YOUR GOAL: Return every line in the entries below where the word "semicircle" shows up.

[Shape transformation data]
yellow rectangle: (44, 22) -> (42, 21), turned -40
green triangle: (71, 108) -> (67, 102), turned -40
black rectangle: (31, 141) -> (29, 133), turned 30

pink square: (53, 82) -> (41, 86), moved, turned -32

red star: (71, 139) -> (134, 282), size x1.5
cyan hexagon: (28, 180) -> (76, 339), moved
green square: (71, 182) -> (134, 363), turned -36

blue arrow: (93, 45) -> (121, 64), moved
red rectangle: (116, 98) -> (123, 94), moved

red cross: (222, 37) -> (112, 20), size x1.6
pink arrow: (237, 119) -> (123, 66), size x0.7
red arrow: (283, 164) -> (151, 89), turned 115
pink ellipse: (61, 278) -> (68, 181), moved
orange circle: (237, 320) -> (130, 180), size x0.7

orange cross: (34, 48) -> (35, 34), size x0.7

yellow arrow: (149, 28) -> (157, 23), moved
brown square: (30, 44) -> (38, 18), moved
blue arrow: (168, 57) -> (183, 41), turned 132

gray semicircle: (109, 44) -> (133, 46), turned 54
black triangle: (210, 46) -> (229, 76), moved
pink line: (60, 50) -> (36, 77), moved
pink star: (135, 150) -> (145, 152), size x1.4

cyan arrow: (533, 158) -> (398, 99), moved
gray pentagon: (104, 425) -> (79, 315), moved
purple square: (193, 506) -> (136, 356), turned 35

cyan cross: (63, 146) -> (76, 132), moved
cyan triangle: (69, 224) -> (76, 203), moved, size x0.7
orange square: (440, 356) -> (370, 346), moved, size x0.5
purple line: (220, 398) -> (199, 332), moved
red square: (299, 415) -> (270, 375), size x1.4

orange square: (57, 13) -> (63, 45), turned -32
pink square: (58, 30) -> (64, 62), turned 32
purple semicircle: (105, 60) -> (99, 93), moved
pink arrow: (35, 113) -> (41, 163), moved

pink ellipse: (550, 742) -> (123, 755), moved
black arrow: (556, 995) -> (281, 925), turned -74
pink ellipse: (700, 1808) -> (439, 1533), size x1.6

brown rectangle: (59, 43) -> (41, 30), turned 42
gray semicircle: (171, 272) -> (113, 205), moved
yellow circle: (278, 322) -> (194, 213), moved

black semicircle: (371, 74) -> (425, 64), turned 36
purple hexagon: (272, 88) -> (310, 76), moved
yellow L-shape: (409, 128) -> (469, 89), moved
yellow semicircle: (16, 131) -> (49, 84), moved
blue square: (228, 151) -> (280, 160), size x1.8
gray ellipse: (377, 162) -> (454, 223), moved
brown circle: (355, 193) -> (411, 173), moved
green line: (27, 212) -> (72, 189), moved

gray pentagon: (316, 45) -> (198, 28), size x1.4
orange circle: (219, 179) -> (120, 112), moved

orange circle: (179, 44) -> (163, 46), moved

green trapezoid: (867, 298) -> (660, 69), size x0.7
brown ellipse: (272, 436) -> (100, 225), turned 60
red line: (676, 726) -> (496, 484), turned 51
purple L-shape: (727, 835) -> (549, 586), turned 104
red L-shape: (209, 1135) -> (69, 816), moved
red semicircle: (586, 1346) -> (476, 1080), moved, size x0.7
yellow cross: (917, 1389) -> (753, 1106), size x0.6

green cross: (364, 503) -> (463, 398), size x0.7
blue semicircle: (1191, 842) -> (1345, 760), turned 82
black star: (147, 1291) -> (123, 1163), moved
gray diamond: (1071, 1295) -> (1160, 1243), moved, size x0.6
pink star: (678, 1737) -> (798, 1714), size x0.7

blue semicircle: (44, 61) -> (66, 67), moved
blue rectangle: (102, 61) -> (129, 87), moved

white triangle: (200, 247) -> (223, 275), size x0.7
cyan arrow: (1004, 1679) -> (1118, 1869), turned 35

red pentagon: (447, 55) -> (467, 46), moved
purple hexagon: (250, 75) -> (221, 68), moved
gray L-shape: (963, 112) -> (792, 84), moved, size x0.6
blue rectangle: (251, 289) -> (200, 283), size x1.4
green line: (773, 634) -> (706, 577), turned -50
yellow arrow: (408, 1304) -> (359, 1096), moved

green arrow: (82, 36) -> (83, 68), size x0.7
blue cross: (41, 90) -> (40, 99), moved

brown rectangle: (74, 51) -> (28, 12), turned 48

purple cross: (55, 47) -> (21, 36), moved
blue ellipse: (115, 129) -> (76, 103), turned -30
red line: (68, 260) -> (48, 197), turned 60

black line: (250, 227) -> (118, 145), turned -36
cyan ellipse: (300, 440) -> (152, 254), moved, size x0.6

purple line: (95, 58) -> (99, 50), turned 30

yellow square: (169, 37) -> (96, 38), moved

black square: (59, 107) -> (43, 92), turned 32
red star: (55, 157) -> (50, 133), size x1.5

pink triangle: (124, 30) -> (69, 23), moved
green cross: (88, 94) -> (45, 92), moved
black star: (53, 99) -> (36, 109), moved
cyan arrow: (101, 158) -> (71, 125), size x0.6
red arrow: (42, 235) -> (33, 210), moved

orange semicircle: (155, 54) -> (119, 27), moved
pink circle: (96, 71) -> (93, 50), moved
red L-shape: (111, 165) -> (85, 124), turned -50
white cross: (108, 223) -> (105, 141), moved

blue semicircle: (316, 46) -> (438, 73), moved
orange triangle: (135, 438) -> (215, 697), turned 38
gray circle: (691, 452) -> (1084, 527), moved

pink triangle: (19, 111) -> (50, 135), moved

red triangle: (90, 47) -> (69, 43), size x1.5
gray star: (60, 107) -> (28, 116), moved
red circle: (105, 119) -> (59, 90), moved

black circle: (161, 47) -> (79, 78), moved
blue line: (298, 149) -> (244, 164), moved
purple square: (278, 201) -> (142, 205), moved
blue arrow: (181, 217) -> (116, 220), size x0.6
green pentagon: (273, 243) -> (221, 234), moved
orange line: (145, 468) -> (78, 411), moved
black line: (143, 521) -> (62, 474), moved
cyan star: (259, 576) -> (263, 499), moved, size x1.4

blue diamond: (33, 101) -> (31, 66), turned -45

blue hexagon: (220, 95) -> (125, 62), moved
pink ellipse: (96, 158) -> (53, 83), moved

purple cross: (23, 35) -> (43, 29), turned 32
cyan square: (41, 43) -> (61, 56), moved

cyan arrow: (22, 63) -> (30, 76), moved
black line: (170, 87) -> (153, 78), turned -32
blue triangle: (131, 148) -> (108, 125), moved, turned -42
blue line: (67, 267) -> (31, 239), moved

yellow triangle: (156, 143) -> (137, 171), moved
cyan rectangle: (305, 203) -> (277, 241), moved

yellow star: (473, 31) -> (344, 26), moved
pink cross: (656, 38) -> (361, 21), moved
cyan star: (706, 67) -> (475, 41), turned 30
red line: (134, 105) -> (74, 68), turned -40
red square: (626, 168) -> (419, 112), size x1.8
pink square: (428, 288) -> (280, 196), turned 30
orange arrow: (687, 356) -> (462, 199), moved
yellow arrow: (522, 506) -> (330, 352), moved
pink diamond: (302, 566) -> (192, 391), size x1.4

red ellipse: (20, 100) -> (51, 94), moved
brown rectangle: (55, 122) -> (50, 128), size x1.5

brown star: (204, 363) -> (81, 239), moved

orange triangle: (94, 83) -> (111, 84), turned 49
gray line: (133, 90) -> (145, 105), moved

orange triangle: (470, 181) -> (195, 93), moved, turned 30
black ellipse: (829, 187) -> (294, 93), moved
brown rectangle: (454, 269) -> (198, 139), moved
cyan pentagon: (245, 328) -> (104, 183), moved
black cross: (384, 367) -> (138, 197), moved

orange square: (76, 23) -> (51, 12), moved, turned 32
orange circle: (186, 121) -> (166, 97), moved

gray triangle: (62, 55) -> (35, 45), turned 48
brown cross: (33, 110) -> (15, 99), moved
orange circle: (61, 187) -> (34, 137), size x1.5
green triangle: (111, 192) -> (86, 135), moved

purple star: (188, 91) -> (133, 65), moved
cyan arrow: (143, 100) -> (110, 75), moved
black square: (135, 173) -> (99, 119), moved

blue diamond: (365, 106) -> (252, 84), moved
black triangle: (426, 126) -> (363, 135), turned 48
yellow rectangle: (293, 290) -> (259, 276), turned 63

YOUR SOLUTION:
gray semicircle: (109, 44) -> (133, 46), turned 54
purple semicircle: (105, 60) -> (99, 93), moved
gray semicircle: (171, 272) -> (113, 205), moved
black semicircle: (371, 74) -> (425, 64), turned 36
yellow semicircle: (16, 131) -> (49, 84), moved
red semicircle: (586, 1346) -> (476, 1080), moved, size x0.7
blue semicircle: (1191, 842) -> (1345, 760), turned 82
blue semicircle: (44, 61) -> (66, 67), moved
orange semicircle: (155, 54) -> (119, 27), moved
blue semicircle: (316, 46) -> (438, 73), moved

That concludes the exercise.